> Data in this exercise:

*-*-*

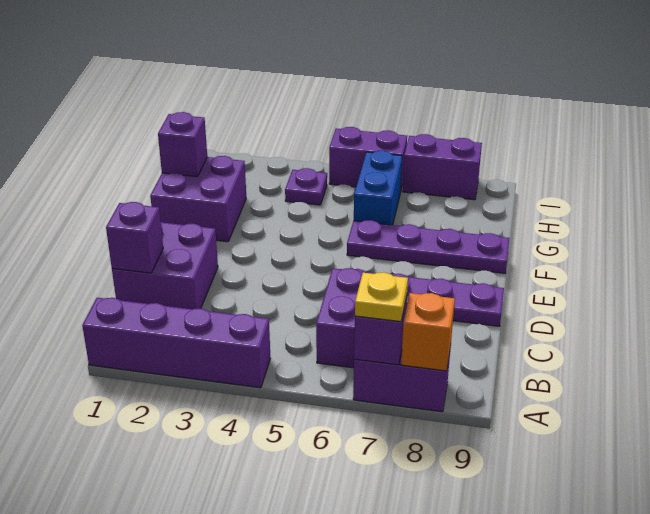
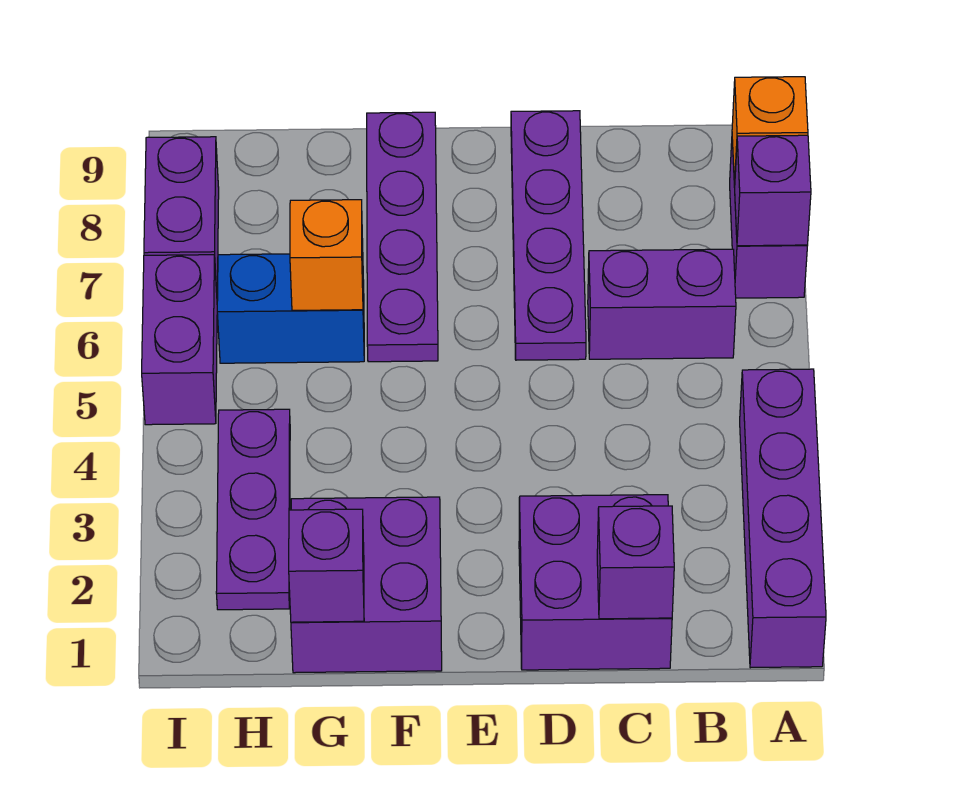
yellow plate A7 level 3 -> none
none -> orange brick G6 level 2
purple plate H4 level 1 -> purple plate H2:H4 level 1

*-*-*

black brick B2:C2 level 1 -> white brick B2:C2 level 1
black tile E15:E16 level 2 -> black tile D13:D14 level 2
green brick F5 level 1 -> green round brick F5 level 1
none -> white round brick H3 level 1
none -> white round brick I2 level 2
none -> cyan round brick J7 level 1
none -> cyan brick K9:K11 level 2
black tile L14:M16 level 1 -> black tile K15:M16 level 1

*-*-*

> Work to complete: Return only the lines between the one holding "yellow plate A7 level 3 -> none" and the one holding "purple plate H4", inclusive, exactly as they appear above.

> Output:
yellow plate A7 level 3 -> none
none -> orange brick G6 level 2
purple plate H4 level 1 -> purple plate H2:H4 level 1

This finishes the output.